--- START ---

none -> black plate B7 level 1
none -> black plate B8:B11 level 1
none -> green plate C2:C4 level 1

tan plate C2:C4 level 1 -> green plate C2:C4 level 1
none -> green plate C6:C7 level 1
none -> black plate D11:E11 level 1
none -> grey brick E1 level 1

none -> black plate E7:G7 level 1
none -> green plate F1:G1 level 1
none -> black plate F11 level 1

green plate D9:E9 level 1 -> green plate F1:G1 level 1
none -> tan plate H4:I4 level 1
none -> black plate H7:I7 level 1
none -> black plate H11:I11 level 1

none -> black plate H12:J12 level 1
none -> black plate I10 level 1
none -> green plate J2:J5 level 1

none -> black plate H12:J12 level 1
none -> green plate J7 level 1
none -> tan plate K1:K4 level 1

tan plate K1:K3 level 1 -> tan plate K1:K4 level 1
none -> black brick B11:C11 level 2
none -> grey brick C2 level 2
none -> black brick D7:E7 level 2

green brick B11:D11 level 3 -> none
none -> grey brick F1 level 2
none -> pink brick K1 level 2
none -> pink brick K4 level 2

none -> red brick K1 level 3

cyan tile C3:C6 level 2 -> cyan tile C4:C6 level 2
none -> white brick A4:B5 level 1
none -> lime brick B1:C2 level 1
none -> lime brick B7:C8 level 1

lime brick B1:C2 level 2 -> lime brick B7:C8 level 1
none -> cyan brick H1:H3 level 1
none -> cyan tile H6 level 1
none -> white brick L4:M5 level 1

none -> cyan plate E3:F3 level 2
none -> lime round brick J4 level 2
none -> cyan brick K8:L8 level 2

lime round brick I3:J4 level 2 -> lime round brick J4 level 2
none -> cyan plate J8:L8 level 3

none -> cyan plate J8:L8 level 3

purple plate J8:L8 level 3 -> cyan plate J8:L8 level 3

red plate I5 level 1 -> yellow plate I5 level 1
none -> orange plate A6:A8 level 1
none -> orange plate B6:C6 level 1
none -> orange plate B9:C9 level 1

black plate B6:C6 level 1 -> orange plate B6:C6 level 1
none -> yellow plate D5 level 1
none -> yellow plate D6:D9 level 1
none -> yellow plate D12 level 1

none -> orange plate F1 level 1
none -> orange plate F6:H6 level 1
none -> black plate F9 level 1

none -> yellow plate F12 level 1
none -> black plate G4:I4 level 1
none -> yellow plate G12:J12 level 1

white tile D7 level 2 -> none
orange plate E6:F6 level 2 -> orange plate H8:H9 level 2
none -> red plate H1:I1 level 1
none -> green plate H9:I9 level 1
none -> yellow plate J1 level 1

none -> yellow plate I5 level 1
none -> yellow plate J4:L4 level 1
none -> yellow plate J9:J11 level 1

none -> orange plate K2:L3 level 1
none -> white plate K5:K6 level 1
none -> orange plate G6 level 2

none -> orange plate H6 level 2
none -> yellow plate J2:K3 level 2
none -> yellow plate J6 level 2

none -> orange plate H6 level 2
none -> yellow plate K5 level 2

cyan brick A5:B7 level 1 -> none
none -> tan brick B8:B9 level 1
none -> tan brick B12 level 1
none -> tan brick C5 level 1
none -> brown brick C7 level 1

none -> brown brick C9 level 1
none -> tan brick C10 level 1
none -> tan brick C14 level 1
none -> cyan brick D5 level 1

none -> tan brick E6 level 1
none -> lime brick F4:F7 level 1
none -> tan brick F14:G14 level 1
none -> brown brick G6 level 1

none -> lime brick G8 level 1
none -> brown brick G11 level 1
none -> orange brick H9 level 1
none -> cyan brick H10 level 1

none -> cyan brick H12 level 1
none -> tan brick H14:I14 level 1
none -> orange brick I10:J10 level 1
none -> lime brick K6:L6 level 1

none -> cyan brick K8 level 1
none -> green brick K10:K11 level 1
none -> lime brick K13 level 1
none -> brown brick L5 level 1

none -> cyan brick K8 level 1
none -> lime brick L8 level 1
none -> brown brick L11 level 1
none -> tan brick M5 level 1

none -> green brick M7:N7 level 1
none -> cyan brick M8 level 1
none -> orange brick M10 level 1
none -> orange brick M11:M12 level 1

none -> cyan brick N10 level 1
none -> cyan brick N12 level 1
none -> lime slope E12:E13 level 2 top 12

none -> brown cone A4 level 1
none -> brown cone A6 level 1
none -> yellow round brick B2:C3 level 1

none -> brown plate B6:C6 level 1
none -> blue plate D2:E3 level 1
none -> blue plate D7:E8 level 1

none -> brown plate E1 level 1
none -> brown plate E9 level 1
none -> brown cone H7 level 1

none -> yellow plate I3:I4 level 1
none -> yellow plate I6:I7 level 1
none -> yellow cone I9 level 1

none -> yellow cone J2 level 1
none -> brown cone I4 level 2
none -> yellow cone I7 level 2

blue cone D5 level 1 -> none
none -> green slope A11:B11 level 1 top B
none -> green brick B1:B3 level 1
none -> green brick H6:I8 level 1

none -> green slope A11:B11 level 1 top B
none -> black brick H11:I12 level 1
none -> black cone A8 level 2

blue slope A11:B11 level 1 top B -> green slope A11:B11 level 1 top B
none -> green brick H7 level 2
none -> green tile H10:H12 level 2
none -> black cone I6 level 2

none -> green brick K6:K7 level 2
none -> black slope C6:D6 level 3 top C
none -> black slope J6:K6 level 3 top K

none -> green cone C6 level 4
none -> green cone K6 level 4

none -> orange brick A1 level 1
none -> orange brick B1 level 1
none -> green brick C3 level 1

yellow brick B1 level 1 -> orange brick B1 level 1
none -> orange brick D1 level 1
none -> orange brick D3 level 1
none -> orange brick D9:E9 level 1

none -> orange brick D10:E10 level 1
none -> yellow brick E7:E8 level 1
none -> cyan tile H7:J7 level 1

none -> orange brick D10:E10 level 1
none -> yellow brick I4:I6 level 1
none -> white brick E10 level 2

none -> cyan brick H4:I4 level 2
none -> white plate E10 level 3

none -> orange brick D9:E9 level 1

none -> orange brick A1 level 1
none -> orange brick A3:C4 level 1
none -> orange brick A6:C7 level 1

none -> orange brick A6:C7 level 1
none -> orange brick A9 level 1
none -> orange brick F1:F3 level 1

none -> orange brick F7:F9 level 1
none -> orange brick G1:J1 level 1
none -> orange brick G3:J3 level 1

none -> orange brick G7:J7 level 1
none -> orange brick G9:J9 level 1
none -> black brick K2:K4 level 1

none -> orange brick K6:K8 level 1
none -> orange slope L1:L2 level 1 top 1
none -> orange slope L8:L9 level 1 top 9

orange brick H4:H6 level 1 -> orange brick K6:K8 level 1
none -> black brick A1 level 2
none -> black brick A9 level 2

--- END ---

• _Task to complete_
Starting at the first line and ending at the last, retype the entries above.

• _Task result_
none -> black plate B7 level 1
none -> black plate B8:B11 level 1
none -> green plate C2:C4 level 1

tan plate C2:C4 level 1 -> green plate C2:C4 level 1
none -> green plate C6:C7 level 1
none -> black plate D11:E11 level 1
none -> grey brick E1 level 1

none -> black plate E7:G7 level 1
none -> green plate F1:G1 level 1
none -> black plate F11 level 1

green plate D9:E9 level 1 -> green plate F1:G1 level 1
none -> tan plate H4:I4 level 1
none -> black plate H7:I7 level 1
none -> black plate H11:I11 level 1

none -> black plate H12:J12 level 1
none -> black plate I10 level 1
none -> green plate J2:J5 level 1

none -> black plate H12:J12 level 1
none -> green plate J7 level 1
none -> tan plate K1:K4 level 1

tan plate K1:K3 level 1 -> tan plate K1:K4 level 1
none -> black brick B11:C11 level 2
none -> grey brick C2 level 2
none -> black brick D7:E7 level 2

green brick B11:D11 level 3 -> none
none -> grey brick F1 level 2
none -> pink brick K1 level 2
none -> pink brick K4 level 2

none -> red brick K1 level 3

cyan tile C3:C6 level 2 -> cyan tile C4:C6 level 2
none -> white brick A4:B5 level 1
none -> lime brick B1:C2 level 1
none -> lime brick B7:C8 level 1

lime brick B1:C2 level 2 -> lime brick B7:C8 level 1
none -> cyan brick H1:H3 level 1
none -> cyan tile H6 level 1
none -> white brick L4:M5 level 1

none -> cyan plate E3:F3 level 2
none -> lime round brick J4 level 2
none -> cyan brick K8:L8 level 2

lime round brick I3:J4 level 2 -> lime round brick J4 level 2
none -> cyan plate J8:L8 level 3

none -> cyan plate J8:L8 level 3

purple plate J8:L8 level 3 -> cyan plate J8:L8 level 3

red plate I5 level 1 -> yellow plate I5 level 1
none -> orange plate A6:A8 level 1
none -> orange plate B6:C6 level 1
none -> orange plate B9:C9 level 1

black plate B6:C6 level 1 -> orange plate B6:C6 level 1
none -> yellow plate D5 level 1
none -> yellow plate D6:D9 level 1
none -> yellow plate D12 level 1

none -> orange plate F1 level 1
none -> orange plate F6:H6 level 1
none -> black plate F9 level 1

none -> yellow plate F12 level 1
none -> black plate G4:I4 level 1
none -> yellow plate G12:J12 level 1

white tile D7 level 2 -> none
orange plate E6:F6 level 2 -> orange plate H8:H9 level 2
none -> red plate H1:I1 level 1
none -> green plate H9:I9 level 1
none -> yellow plate J1 level 1

none -> yellow plate I5 level 1
none -> yellow plate J4:L4 level 1
none -> yellow plate J9:J11 level 1

none -> orange plate K2:L3 level 1
none -> white plate K5:K6 level 1
none -> orange plate G6 level 2

none -> orange plate H6 level 2
none -> yellow plate J2:K3 level 2
none -> yellow plate J6 level 2

none -> orange plate H6 level 2
none -> yellow plate K5 level 2

cyan brick A5:B7 level 1 -> none
none -> tan brick B8:B9 level 1
none -> tan brick B12 level 1
none -> tan brick C5 level 1
none -> brown brick C7 level 1

none -> brown brick C9 level 1
none -> tan brick C10 level 1
none -> tan brick C14 level 1
none -> cyan brick D5 level 1

none -> tan brick E6 level 1
none -> lime brick F4:F7 level 1
none -> tan brick F14:G14 level 1
none -> brown brick G6 level 1

none -> lime brick G8 level 1
none -> brown brick G11 level 1
none -> orange brick H9 level 1
none -> cyan brick H10 level 1

none -> cyan brick H12 level 1
none -> tan brick H14:I14 level 1
none -> orange brick I10:J10 level 1
none -> lime brick K6:L6 level 1

none -> cyan brick K8 level 1
none -> green brick K10:K11 level 1
none -> lime brick K13 level 1
none -> brown brick L5 level 1

none -> cyan brick K8 level 1
none -> lime brick L8 level 1
none -> brown brick L11 level 1
none -> tan brick M5 level 1

none -> green brick M7:N7 level 1
none -> cyan brick M8 level 1
none -> orange brick M10 level 1
none -> orange brick M11:M12 level 1

none -> cyan brick N10 level 1
none -> cyan brick N12 level 1
none -> lime slope E12:E13 level 2 top 12

none -> brown cone A4 level 1
none -> brown cone A6 level 1
none -> yellow round brick B2:C3 level 1

none -> brown plate B6:C6 level 1
none -> blue plate D2:E3 level 1
none -> blue plate D7:E8 level 1

none -> brown plate E1 level 1
none -> brown plate E9 level 1
none -> brown cone H7 level 1

none -> yellow plate I3:I4 level 1
none -> yellow plate I6:I7 level 1
none -> yellow cone I9 level 1

none -> yellow cone J2 level 1
none -> brown cone I4 level 2
none -> yellow cone I7 level 2

blue cone D5 level 1 -> none
none -> green slope A11:B11 level 1 top B
none -> green brick B1:B3 level 1
none -> green brick H6:I8 level 1

none -> green slope A11:B11 level 1 top B
none -> black brick H11:I12 level 1
none -> black cone A8 level 2

blue slope A11:B11 level 1 top B -> green slope A11:B11 level 1 top B
none -> green brick H7 level 2
none -> green tile H10:H12 level 2
none -> black cone I6 level 2

none -> green brick K6:K7 level 2
none -> black slope C6:D6 level 3 top C
none -> black slope J6:K6 level 3 top K

none -> green cone C6 level 4
none -> green cone K6 level 4

none -> orange brick A1 level 1
none -> orange brick B1 level 1
none -> green brick C3 level 1

yellow brick B1 level 1 -> orange brick B1 level 1
none -> orange brick D1 level 1
none -> orange brick D3 level 1
none -> orange brick D9:E9 level 1

none -> orange brick D10:E10 level 1
none -> yellow brick E7:E8 level 1
none -> cyan tile H7:J7 level 1

none -> orange brick D10:E10 level 1
none -> yellow brick I4:I6 level 1
none -> white brick E10 level 2

none -> cyan brick H4:I4 level 2
none -> white plate E10 level 3

none -> orange brick D9:E9 level 1

none -> orange brick A1 level 1
none -> orange brick A3:C4 level 1
none -> orange brick A6:C7 level 1

none -> orange brick A6:C7 level 1
none -> orange brick A9 level 1
none -> orange brick F1:F3 level 1

none -> orange brick F7:F9 level 1
none -> orange brick G1:J1 level 1
none -> orange brick G3:J3 level 1

none -> orange brick G7:J7 level 1
none -> orange brick G9:J9 level 1
none -> black brick K2:K4 level 1

none -> orange brick K6:K8 level 1
none -> orange slope L1:L2 level 1 top 1
none -> orange slope L8:L9 level 1 top 9

orange brick H4:H6 level 1 -> orange brick K6:K8 level 1
none -> black brick A1 level 2
none -> black brick A9 level 2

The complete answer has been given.